# Directive:
Can you update the items below by changing every "screenshot" to "capture" and keeping everything else the same?

# Source records:
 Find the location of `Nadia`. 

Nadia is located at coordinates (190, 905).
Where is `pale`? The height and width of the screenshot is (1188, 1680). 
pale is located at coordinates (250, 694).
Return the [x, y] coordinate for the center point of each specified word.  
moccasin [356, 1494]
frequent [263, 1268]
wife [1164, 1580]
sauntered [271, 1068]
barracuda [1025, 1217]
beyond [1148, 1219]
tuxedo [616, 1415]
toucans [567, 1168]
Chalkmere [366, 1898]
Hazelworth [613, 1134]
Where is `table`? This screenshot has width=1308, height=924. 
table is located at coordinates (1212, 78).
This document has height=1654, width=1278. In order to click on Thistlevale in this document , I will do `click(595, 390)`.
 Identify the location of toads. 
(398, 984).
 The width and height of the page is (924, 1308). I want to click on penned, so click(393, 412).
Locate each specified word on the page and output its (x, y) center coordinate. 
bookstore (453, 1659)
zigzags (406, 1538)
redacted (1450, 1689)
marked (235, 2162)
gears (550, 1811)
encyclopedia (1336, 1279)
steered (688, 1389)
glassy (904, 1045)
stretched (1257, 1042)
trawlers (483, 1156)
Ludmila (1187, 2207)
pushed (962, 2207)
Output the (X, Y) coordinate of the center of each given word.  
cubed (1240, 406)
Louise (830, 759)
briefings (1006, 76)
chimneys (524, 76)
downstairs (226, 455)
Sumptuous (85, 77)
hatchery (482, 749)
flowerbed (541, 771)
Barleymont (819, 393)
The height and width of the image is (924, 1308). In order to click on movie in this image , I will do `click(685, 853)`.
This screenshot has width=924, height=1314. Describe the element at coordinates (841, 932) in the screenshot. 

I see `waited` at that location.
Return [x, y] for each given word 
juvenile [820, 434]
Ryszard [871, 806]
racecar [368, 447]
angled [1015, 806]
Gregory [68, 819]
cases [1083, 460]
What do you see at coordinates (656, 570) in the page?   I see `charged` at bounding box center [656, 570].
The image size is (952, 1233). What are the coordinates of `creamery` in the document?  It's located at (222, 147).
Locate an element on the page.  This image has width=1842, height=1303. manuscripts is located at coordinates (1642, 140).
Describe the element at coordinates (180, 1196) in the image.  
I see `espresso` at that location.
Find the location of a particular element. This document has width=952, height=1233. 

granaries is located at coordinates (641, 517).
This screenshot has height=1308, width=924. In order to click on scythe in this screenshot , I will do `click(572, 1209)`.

# Answer to this exercise:
 Find the location of `Nadia`. 

Nadia is located at coordinates (190, 905).
Where is `pale`? The height and width of the capture is (1188, 1680). 
pale is located at coordinates (250, 694).
Return the [x, y] coordinate for the center point of each specified word.  
moccasin [356, 1494]
frequent [263, 1268]
wife [1164, 1580]
sauntered [271, 1068]
barracuda [1025, 1217]
beyond [1148, 1219]
tuxedo [616, 1415]
toucans [567, 1168]
Chalkmere [366, 1898]
Hazelworth [613, 1134]
Where is `table`? This capture has width=1308, height=924. 
table is located at coordinates (1212, 78).
This document has height=1654, width=1278. In order to click on Thistlevale in this document , I will do `click(595, 390)`.
 Identify the location of toads. 
(398, 984).
 The width and height of the page is (924, 1308). I want to click on penned, so click(393, 412).
Locate each specified word on the page and output its (x, y) center coordinate. 
bookstore (453, 1659)
zigzags (406, 1538)
redacted (1450, 1689)
marked (235, 2162)
gears (550, 1811)
encyclopedia (1336, 1279)
steered (688, 1389)
glassy (904, 1045)
stretched (1257, 1042)
trawlers (483, 1156)
Ludmila (1187, 2207)
pushed (962, 2207)
Output the (X, Y) coordinate of the center of each given word.  
cubed (1240, 406)
Louise (830, 759)
briefings (1006, 76)
chimneys (524, 76)
downstairs (226, 455)
Sumptuous (85, 77)
hatchery (482, 749)
flowerbed (541, 771)
Barleymont (819, 393)
The height and width of the image is (924, 1308). In order to click on movie in this image , I will do `click(685, 853)`.
This capture has width=924, height=1314. Describe the element at coordinates (841, 932) in the capture. 

I see `waited` at that location.
Return [x, y] for each given word 
juvenile [820, 434]
Ryszard [871, 806]
racecar [368, 447]
angled [1015, 806]
Gregory [68, 819]
cases [1083, 460]
What do you see at coordinates (656, 570) in the page?   I see `charged` at bounding box center [656, 570].
The image size is (952, 1233). What are the coordinates of `creamery` in the document?  It's located at (222, 147).
Locate an element on the page.  This image has width=1842, height=1303. manuscripts is located at coordinates (1642, 140).
Describe the element at coordinates (180, 1196) in the image.  
I see `espresso` at that location.
Find the location of a particular element. This document has width=952, height=1233. 

granaries is located at coordinates (641, 517).
This capture has height=1308, width=924. In order to click on scythe in this capture , I will do `click(572, 1209)`.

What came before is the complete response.